SOURCE DATA:
----

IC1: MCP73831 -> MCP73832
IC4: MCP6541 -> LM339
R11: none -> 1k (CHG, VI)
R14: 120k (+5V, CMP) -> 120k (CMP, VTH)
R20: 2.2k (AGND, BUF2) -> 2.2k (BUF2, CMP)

----

ASSIGNED TASK: The line containing "R14: 120k (+5V, CMP) -> 120k (CMP, VTH)" and each line after it through the end of the listing above must be printed exactly, with nothing added.

RESULT FOR THIS TASK:
R14: 120k (+5V, CMP) -> 120k (CMP, VTH)
R20: 2.2k (AGND, BUF2) -> 2.2k (BUF2, CMP)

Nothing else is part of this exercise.